Collection entries -
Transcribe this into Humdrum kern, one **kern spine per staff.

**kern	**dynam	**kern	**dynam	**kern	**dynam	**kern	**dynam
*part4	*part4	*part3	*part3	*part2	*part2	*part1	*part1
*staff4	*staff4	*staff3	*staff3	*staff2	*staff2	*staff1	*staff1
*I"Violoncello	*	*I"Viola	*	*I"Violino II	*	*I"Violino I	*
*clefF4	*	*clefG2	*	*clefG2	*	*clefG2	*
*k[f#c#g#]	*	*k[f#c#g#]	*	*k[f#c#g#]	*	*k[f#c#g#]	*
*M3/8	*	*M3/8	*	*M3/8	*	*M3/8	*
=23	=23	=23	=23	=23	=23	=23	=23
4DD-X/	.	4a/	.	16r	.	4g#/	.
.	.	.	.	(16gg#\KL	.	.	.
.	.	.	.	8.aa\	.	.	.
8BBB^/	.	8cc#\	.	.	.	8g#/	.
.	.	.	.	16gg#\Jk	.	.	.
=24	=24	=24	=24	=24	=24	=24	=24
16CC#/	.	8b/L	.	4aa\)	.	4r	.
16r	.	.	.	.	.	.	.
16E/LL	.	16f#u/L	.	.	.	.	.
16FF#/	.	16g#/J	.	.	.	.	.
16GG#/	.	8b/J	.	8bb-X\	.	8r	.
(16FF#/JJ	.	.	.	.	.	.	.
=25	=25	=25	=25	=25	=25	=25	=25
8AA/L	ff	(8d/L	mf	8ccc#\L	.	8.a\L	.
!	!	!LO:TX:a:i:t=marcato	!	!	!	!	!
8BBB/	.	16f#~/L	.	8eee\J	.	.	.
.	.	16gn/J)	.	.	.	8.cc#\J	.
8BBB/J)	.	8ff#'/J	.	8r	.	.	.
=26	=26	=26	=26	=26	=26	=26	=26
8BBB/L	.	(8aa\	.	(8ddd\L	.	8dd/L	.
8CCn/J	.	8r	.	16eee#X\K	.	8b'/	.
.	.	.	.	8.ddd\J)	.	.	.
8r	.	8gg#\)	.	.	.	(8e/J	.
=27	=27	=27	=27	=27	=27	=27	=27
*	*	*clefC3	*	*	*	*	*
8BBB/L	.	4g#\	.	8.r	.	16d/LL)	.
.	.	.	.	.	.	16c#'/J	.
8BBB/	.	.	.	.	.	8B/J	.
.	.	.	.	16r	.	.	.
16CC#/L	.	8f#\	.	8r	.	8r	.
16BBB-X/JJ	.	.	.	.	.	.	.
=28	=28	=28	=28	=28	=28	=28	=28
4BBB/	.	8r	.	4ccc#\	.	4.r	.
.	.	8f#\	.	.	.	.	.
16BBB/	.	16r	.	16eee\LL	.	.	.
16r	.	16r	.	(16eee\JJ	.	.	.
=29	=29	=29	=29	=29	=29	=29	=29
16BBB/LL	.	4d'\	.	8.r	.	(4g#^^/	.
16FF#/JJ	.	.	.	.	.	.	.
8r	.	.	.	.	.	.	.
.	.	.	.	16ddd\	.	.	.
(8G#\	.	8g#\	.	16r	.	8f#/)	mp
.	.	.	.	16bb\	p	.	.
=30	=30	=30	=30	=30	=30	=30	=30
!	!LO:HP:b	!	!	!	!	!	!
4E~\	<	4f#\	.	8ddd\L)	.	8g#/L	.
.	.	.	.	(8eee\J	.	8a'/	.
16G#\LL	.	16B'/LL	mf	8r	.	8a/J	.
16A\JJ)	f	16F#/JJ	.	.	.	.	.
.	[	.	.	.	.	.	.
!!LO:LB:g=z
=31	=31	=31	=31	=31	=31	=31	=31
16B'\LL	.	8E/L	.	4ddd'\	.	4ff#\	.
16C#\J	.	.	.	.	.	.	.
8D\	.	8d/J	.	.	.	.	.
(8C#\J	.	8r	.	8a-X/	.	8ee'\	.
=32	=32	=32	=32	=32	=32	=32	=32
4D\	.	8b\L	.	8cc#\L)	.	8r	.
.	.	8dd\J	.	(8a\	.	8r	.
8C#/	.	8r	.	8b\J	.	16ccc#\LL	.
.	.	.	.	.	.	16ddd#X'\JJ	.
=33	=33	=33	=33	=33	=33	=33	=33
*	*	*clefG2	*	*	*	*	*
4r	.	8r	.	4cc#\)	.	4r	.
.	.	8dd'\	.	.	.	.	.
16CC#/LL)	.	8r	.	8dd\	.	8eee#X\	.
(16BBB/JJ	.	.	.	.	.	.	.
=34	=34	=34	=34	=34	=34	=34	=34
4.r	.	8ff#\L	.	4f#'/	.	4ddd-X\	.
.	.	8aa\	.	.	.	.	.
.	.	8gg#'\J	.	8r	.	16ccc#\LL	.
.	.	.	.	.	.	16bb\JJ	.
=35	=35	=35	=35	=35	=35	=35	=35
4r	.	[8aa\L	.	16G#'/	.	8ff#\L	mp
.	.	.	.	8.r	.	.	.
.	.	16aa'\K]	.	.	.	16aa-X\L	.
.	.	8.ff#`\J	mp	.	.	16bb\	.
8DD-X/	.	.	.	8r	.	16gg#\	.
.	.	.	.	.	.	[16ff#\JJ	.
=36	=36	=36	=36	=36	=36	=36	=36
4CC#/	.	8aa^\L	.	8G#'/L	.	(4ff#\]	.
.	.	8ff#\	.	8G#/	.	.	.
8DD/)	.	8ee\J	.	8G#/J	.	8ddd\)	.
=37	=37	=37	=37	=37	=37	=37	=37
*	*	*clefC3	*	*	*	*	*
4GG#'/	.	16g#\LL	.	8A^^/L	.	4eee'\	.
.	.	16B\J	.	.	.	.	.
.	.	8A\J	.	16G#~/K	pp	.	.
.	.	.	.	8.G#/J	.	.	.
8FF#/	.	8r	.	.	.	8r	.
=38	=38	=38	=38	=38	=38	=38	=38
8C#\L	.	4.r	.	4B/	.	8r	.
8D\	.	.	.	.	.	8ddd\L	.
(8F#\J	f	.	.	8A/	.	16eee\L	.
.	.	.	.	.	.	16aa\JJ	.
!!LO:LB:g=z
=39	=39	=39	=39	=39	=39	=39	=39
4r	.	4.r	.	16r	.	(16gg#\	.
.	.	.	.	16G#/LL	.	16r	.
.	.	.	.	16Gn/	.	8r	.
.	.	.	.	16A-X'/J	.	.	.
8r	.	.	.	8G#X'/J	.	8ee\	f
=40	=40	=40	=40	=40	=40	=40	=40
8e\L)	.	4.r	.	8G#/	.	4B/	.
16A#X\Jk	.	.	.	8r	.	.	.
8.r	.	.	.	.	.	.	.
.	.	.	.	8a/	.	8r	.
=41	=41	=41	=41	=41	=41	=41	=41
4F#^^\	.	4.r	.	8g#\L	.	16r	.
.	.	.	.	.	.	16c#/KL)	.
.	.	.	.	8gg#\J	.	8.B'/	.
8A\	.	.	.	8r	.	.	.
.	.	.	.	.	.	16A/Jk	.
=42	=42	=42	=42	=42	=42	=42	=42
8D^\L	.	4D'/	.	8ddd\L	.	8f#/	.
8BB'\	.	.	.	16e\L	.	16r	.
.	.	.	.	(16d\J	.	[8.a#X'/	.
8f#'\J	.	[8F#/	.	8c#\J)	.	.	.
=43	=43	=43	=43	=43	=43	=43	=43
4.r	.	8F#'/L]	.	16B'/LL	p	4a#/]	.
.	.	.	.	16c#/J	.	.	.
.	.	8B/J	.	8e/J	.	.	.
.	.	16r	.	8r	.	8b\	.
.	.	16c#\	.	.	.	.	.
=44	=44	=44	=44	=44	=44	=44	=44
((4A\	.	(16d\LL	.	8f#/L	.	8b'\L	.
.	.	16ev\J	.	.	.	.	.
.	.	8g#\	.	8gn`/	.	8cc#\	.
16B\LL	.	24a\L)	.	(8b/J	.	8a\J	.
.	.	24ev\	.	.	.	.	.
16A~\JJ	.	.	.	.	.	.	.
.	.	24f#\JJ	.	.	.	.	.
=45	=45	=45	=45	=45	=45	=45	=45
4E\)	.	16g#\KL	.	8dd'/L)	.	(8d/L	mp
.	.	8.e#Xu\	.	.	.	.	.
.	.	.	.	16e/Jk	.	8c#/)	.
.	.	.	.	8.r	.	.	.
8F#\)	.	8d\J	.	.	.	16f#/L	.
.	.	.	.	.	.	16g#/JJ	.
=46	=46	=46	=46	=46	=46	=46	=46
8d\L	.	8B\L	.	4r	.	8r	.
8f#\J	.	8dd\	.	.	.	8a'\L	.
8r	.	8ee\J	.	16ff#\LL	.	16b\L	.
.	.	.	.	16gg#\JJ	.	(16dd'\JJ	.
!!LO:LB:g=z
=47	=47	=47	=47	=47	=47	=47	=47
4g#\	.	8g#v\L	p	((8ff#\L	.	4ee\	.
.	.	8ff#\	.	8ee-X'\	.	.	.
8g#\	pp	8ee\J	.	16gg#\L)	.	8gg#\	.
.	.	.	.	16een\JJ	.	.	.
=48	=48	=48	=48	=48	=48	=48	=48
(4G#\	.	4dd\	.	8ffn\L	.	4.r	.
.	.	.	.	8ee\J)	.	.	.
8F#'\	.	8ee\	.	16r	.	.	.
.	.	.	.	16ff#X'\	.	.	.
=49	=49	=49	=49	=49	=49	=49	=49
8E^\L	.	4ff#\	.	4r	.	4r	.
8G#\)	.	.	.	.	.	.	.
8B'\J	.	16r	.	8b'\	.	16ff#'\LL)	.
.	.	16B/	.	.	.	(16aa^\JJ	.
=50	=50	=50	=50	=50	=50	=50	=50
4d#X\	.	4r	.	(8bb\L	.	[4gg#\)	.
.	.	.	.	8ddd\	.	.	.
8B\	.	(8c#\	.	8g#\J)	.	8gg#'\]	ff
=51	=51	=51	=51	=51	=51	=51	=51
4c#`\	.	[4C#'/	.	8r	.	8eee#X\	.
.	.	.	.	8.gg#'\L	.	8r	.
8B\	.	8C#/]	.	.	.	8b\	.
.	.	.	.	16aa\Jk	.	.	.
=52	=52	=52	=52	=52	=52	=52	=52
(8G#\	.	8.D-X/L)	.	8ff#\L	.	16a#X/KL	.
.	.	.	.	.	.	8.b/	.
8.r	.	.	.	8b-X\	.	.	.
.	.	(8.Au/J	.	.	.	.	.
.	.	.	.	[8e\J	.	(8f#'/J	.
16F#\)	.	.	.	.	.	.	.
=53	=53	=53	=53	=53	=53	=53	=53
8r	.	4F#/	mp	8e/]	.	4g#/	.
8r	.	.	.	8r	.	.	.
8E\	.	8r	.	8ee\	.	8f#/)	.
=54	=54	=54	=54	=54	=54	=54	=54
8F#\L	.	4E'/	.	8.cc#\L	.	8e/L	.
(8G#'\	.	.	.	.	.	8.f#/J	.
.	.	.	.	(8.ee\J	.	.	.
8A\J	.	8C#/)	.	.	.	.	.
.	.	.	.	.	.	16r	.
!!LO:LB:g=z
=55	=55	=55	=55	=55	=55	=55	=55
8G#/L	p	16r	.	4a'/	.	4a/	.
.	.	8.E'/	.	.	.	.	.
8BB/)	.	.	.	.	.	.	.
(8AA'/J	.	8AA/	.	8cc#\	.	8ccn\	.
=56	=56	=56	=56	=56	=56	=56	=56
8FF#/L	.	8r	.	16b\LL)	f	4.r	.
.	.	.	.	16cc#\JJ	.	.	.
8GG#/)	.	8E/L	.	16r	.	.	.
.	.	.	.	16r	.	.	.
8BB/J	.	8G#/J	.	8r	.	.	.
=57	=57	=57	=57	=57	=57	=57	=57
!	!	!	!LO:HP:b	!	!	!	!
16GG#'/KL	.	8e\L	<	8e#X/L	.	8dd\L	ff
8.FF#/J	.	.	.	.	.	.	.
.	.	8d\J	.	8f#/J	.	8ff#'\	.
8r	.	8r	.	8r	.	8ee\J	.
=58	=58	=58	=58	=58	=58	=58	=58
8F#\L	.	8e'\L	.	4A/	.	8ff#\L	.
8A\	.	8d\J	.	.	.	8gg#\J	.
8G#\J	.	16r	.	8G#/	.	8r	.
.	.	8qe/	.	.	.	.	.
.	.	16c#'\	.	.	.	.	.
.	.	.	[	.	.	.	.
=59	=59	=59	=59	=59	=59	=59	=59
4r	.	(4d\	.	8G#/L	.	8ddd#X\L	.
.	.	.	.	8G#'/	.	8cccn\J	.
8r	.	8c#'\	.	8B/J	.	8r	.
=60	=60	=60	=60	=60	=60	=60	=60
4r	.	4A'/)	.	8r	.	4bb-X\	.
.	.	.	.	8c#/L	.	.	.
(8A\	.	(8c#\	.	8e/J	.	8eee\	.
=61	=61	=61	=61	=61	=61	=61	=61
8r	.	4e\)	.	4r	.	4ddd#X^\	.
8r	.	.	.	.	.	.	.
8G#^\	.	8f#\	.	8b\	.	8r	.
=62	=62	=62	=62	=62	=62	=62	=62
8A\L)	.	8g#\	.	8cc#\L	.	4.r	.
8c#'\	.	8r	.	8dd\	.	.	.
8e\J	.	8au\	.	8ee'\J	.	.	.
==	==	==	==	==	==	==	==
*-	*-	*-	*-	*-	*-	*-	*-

Stated task - Count the lines in the rows above that contain the string "kern", with case counting, and give only the number.

Final result - 2